__WORK REQUEST__.
For the word "plus", search the records and show each line in which it occurs.

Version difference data

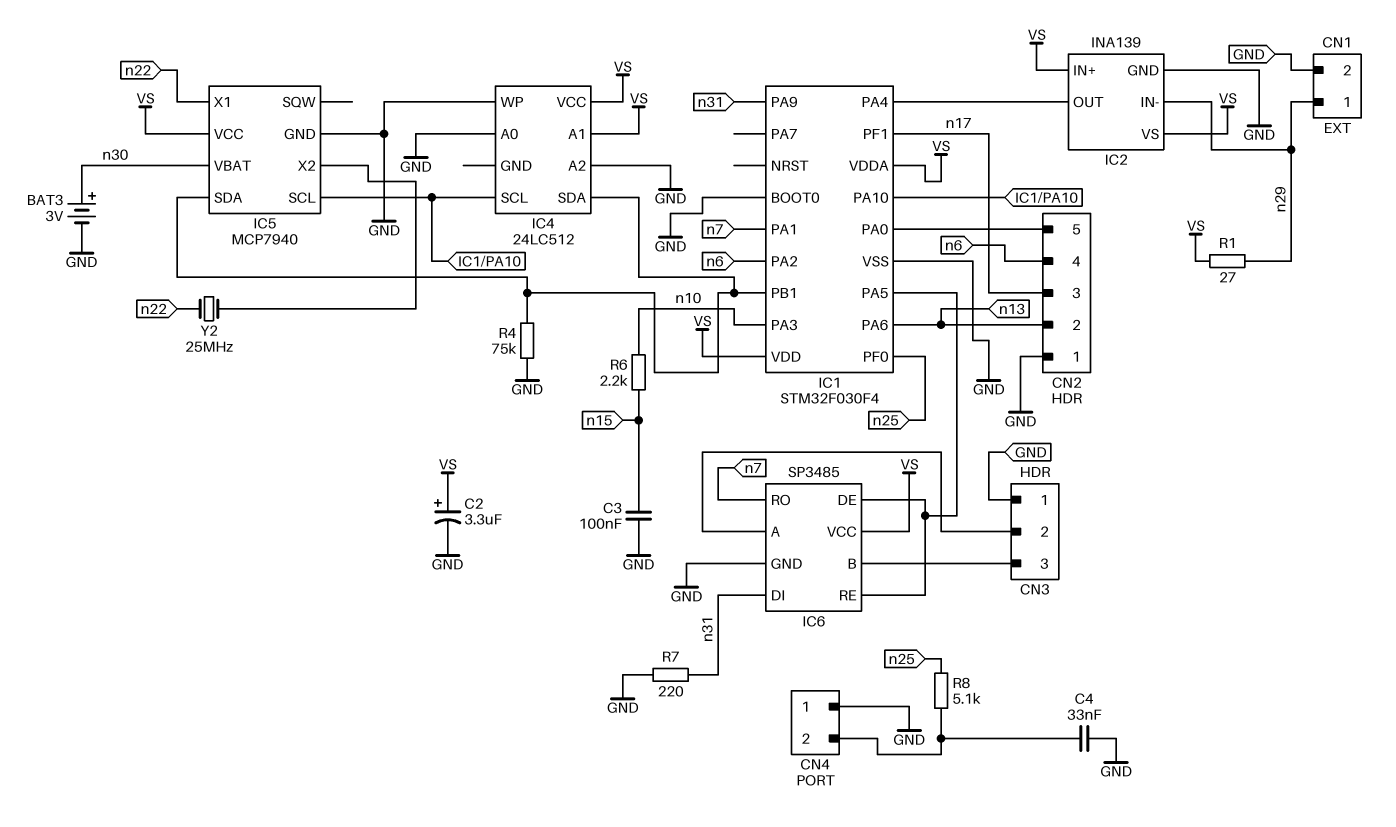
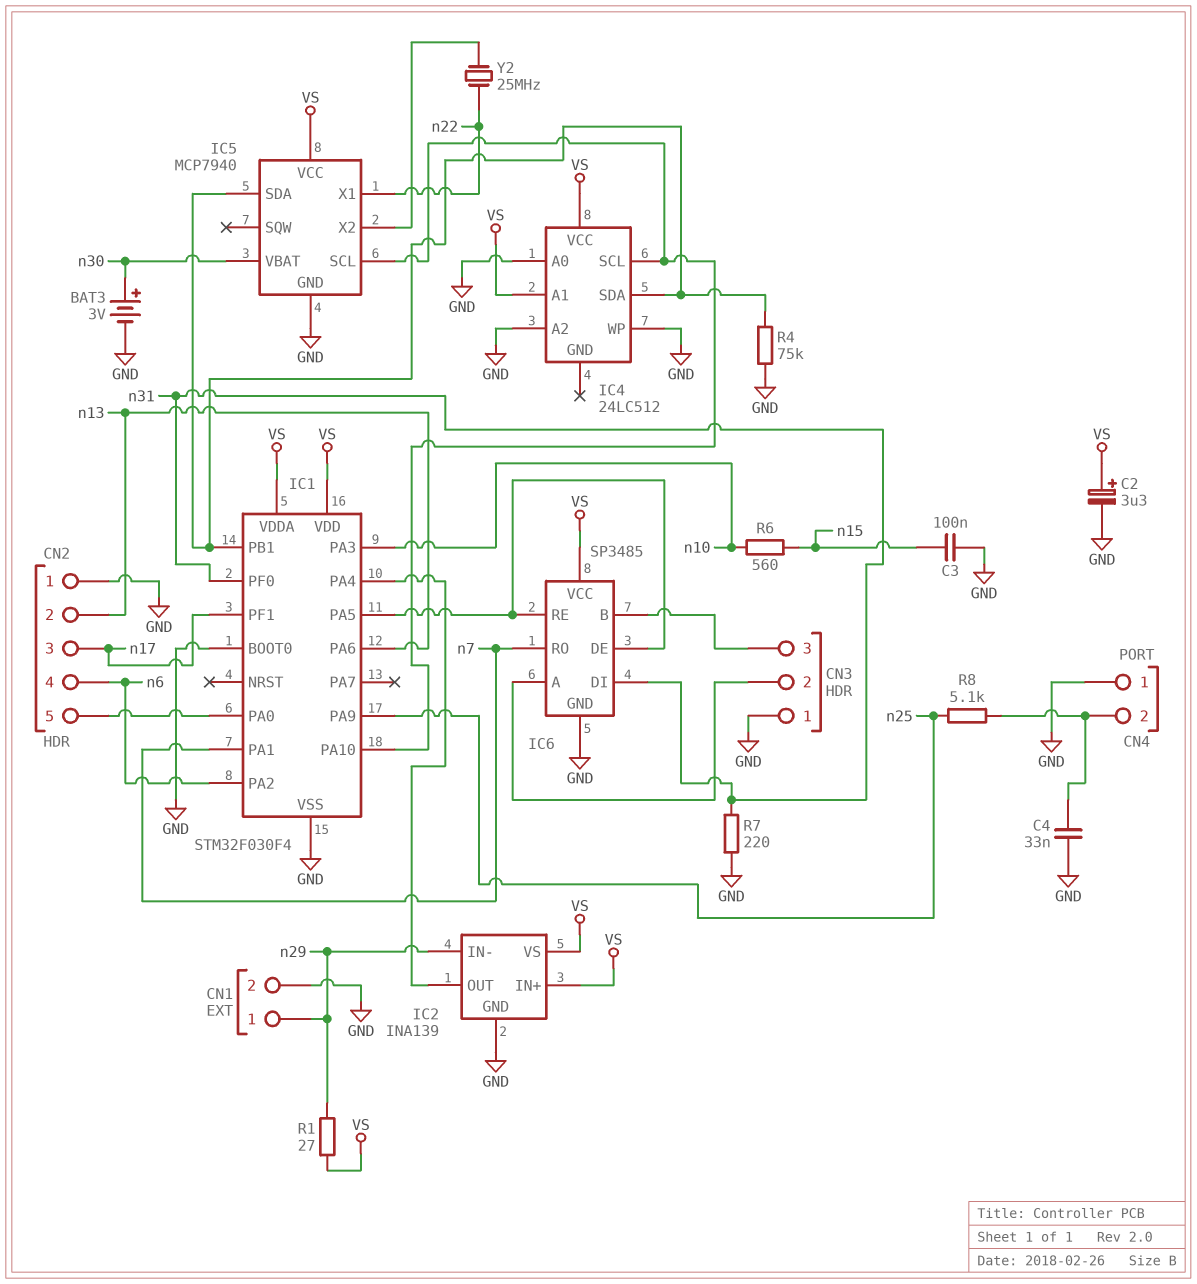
IC1 pin PA9: n31 -> n25
IC1 pin PF0: n25 -> n31
R6: 2.2k (n10, n15) -> 560 (n10, n15)

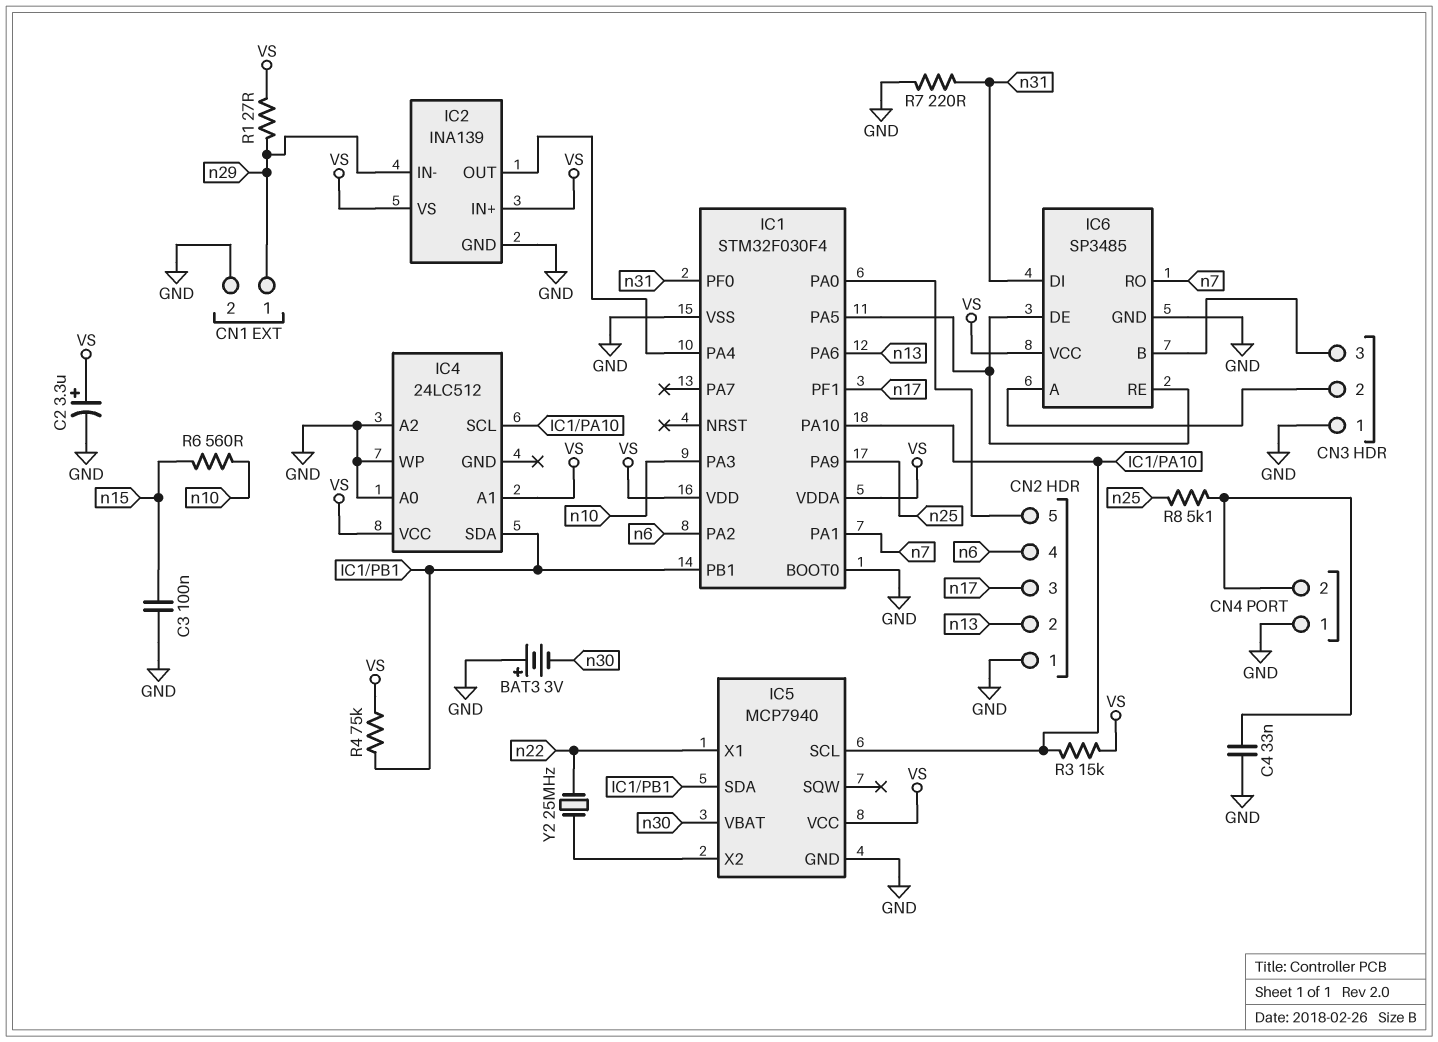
BAT3: 3V (plus n30, minus GND) -> 3V (plus GND, minus n30)
R3: none -> 15k (IC1/PA10, VS)
R4: 75k (GND, IC1/PB1) -> 75k (IC1/PB1, VS)

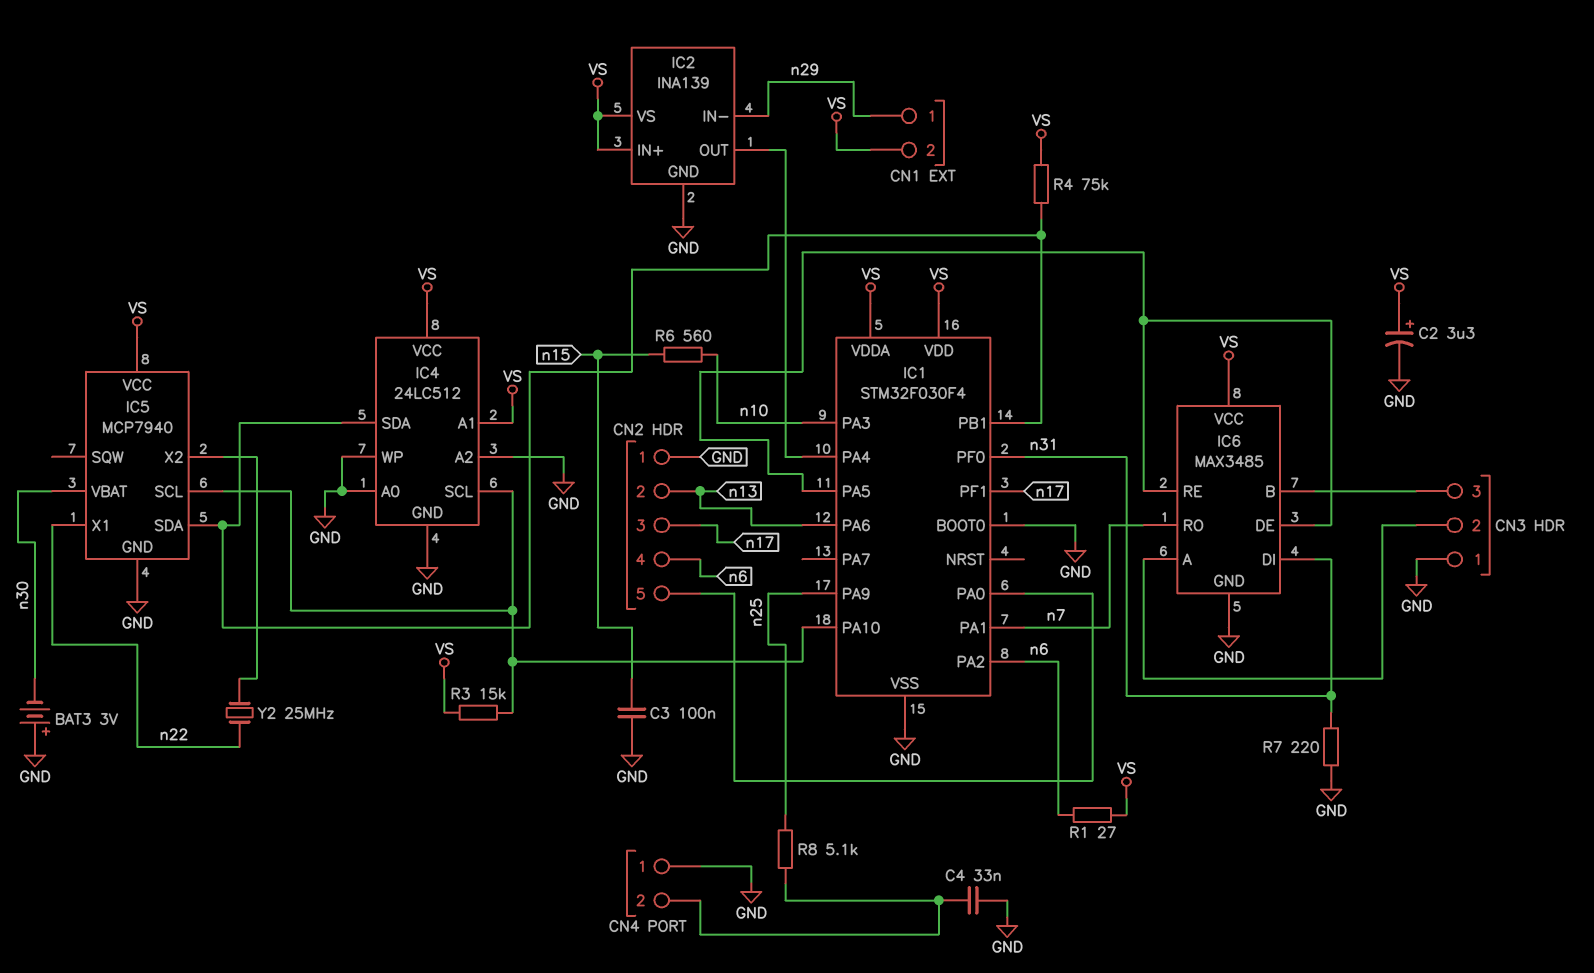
CN1 pin 2: GND -> VS
IC4 pin GND: none -> GND
IC6: SP3485 -> MAX3485
R1: 27 (VS, n29) -> 27 (VS, n6)

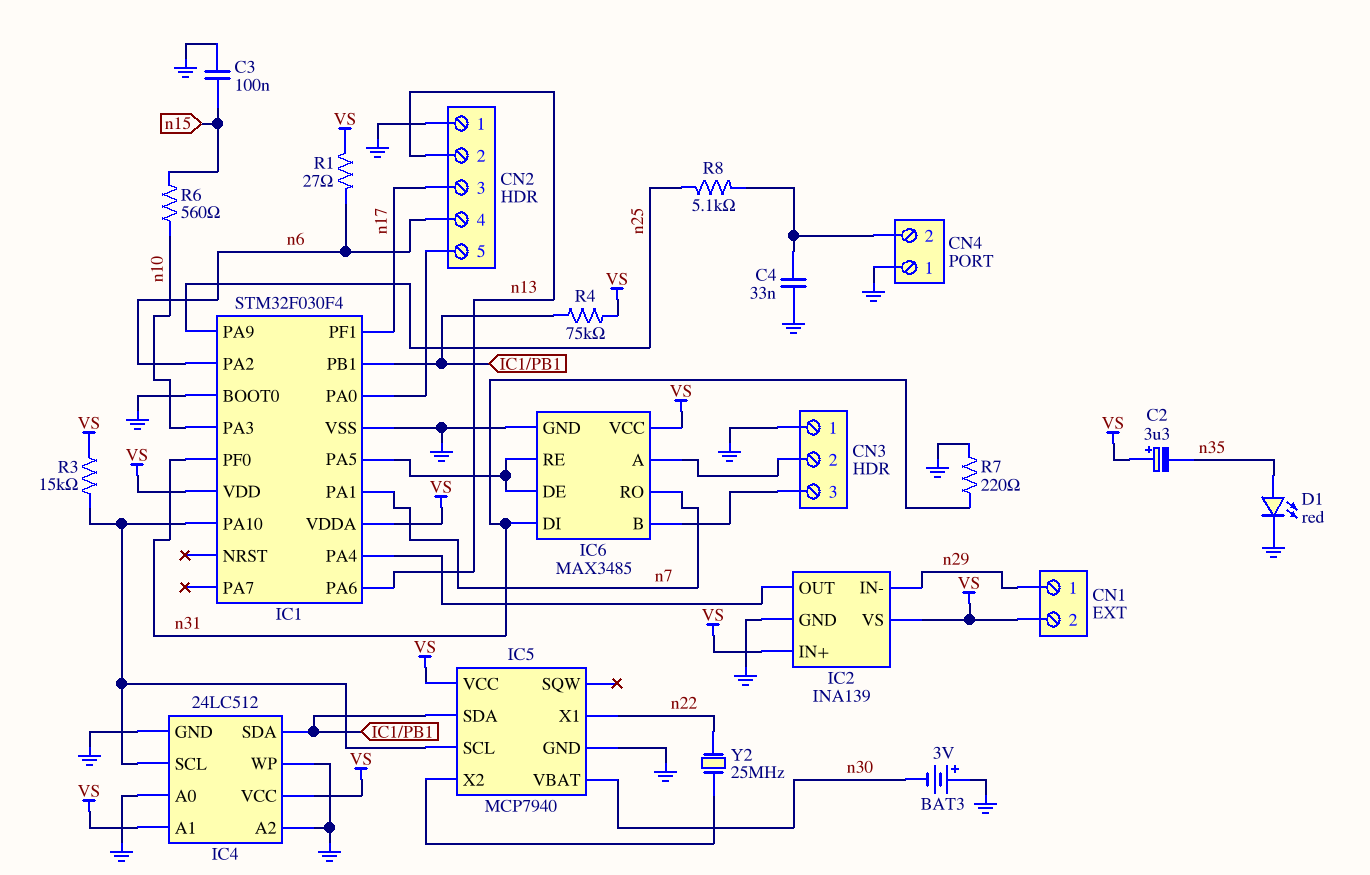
C2: 3.3uF (plus VS, minus GND) -> 3.3uF (plus VS, minus n35)
D1: none -> LED red (A n35, K GND)

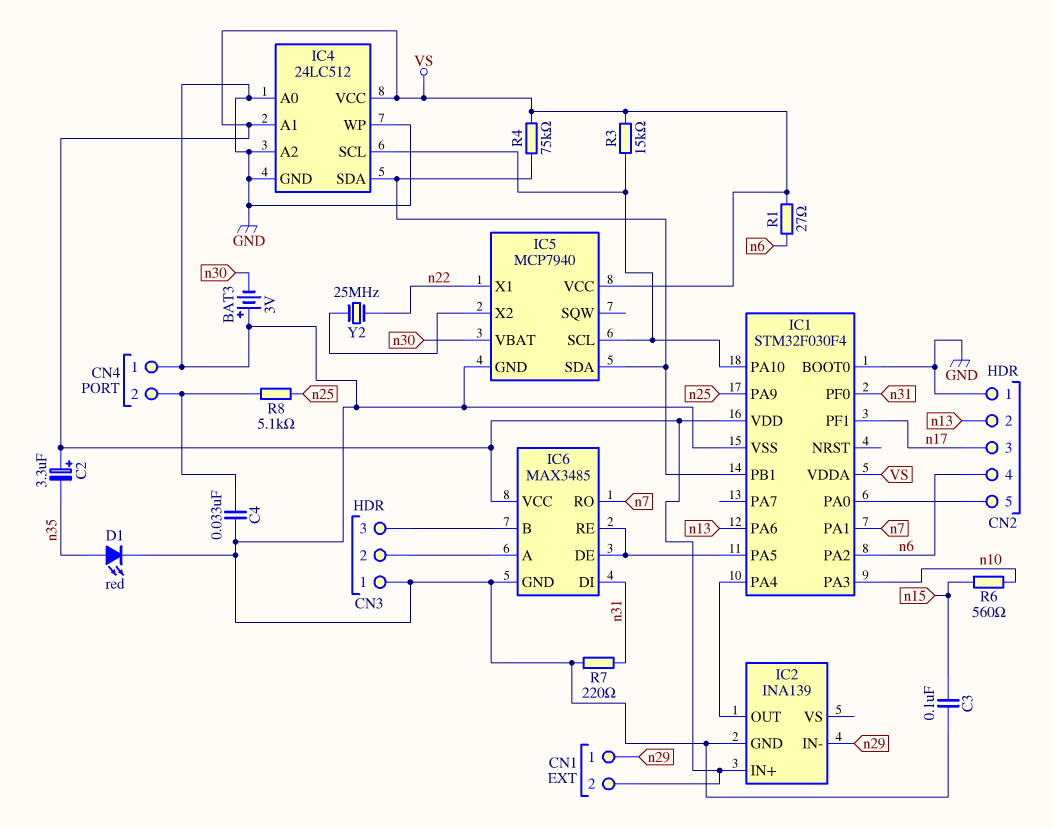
IC2 pin VS: VS -> none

__YOUR SOLUTION__.
BAT3: 3V (plus n30, minus GND) -> 3V (plus GND, minus n30)
C2: 3.3uF (plus VS, minus GND) -> 3.3uF (plus VS, minus n35)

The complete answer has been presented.